_TASK OBJECTIVE_: A single number is expected: the count of lines in the records below that contain "BUZZER".

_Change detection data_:
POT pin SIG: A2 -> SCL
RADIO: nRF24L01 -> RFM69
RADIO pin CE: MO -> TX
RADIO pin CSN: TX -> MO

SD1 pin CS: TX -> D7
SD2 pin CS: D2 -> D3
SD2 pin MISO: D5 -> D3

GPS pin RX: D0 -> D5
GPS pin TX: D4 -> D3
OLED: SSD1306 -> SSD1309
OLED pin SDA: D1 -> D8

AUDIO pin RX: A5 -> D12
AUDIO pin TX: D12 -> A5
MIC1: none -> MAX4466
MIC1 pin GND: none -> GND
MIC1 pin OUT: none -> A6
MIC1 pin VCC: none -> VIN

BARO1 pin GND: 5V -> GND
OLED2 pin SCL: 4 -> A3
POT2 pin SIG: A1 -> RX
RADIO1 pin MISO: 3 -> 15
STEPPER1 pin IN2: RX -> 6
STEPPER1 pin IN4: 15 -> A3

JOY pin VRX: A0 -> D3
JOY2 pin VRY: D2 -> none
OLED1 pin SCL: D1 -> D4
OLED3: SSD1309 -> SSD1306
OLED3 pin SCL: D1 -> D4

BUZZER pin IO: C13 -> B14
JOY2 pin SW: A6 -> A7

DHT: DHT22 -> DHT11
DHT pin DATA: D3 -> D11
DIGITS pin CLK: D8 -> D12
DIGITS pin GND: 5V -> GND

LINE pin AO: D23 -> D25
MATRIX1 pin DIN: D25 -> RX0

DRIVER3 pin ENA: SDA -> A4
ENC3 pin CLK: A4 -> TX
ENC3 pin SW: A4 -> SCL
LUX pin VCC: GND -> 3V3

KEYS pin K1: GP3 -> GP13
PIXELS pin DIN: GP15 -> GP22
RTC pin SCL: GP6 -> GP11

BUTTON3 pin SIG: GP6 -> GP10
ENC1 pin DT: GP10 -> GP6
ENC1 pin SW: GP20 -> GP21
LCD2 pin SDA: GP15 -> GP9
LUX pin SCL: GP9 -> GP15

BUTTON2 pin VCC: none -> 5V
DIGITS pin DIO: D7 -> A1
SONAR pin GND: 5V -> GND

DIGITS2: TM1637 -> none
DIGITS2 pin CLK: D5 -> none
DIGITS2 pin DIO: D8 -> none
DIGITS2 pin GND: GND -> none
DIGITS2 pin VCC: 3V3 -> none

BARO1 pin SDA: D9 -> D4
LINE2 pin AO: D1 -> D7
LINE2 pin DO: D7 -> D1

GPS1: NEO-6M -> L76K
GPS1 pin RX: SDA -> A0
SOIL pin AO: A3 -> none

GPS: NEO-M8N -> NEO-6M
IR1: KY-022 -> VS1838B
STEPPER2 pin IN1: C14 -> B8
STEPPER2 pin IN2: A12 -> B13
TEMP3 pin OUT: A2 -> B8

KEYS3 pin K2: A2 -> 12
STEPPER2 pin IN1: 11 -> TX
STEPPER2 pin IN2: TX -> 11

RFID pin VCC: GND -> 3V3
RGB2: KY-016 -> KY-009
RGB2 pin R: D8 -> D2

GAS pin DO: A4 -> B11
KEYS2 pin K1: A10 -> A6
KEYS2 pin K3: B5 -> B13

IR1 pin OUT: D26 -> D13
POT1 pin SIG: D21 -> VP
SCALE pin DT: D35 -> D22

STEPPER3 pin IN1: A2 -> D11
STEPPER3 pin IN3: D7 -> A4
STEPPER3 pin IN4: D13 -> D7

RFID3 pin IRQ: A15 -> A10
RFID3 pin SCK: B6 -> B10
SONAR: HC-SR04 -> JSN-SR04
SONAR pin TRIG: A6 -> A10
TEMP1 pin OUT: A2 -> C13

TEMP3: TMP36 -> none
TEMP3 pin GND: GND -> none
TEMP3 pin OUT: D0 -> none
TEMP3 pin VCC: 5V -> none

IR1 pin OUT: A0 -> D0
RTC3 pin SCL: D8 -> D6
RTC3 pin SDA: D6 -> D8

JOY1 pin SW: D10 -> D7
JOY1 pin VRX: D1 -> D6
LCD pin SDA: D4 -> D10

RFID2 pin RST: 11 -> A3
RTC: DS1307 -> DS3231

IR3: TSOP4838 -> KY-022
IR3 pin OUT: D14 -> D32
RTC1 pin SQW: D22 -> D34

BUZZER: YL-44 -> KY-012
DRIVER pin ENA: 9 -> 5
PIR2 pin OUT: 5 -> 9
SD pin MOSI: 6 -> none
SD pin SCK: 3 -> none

_ANSWER TO THE EXERCISE_: 2